↓↓↓
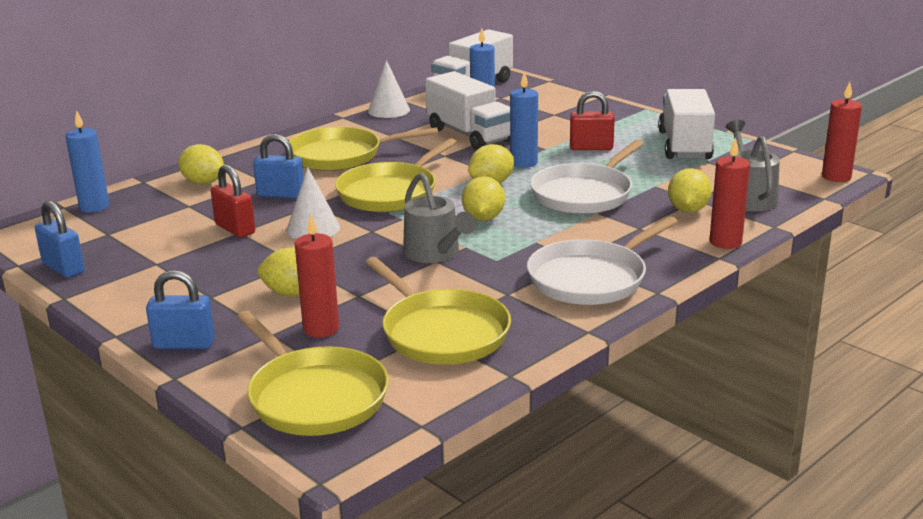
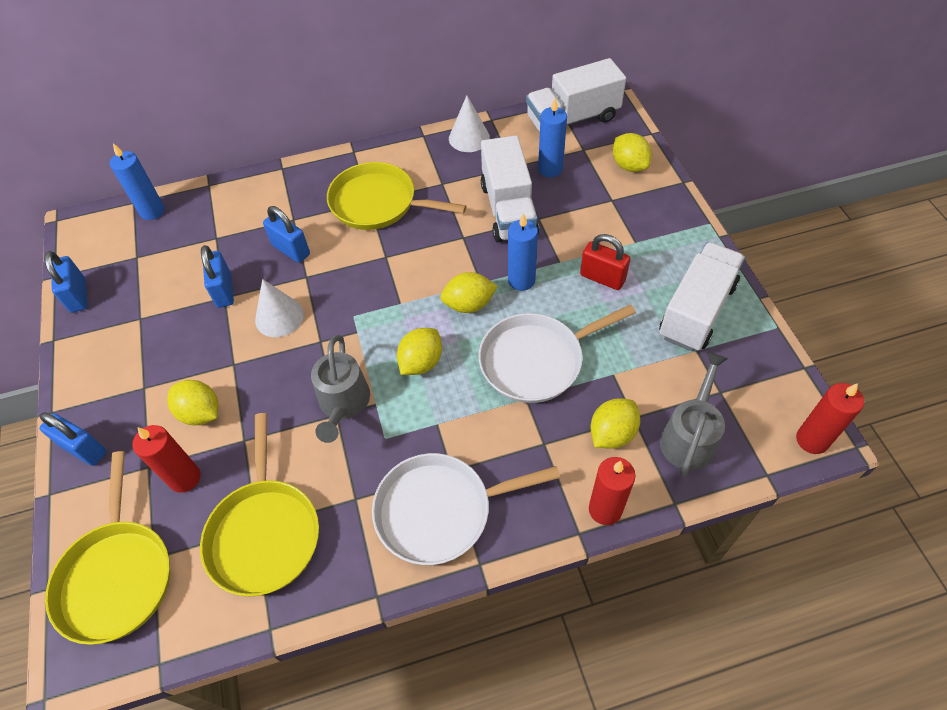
camera: 30 degrees right, 30 degrees up
(203, 182) = (248, 205): yellow lemon -> yellow lemon (629, 166)
(235, 229) = (224, 291): red padlock -> blue padlock
(390, 193) = (376, 284): yellow pan -> none

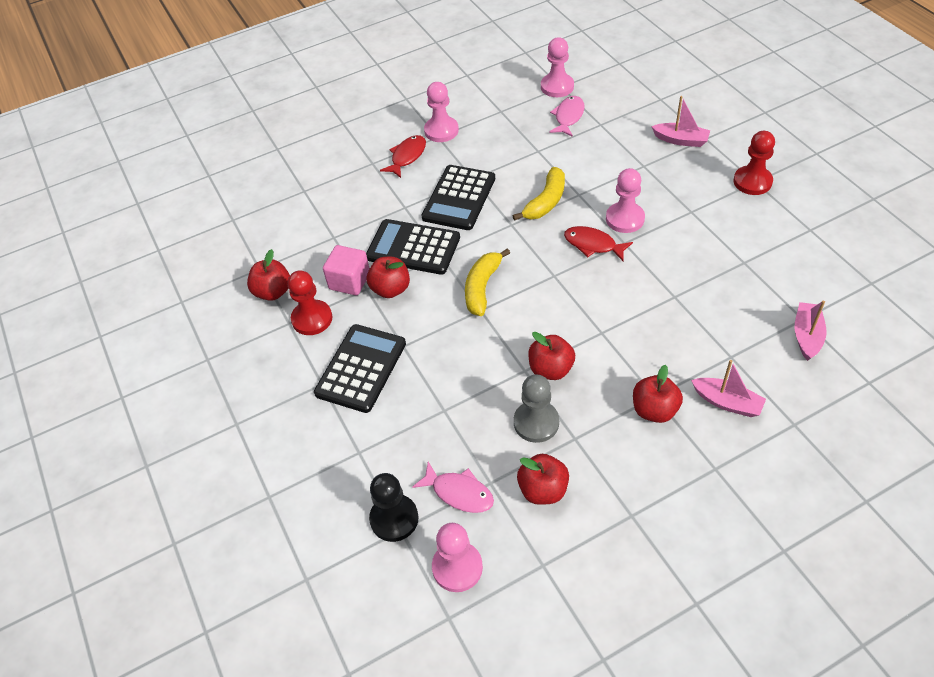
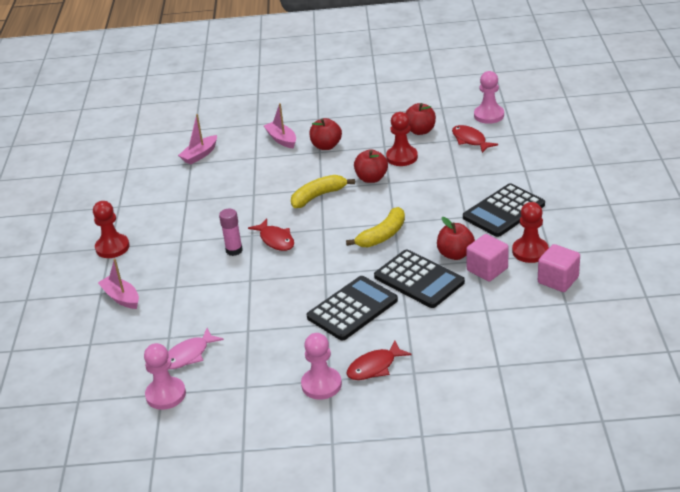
camera: 155 degrees left, 15 degrees down
(273, 292) = (558, 280): red apple -> pink cube
(394, 519) = (515, 139): black pawn -> none
(459, 493) = (470, 140): pink fish -> red fish
(536, 422) = (402, 157): grey pawn -> red pawn
(545, 202) = (282, 282): yellow banana -> yellow banana (318, 196)
(625, 219) = (234, 250): pink pawn -> pink glue stick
↑↑↑
» **Activity**
Set down nothing but the lines from the one containing "camera: 155 degrees left, 15 degrees down" through the final line above, exactly as written.

» **Answer to the exercise**
camera: 155 degrees left, 15 degrees down
(273, 292) = (558, 280): red apple -> pink cube
(394, 519) = (515, 139): black pawn -> none
(459, 493) = (470, 140): pink fish -> red fish
(536, 422) = (402, 157): grey pawn -> red pawn
(545, 202) = (282, 282): yellow banana -> yellow banana (318, 196)
(625, 219) = (234, 250): pink pawn -> pink glue stick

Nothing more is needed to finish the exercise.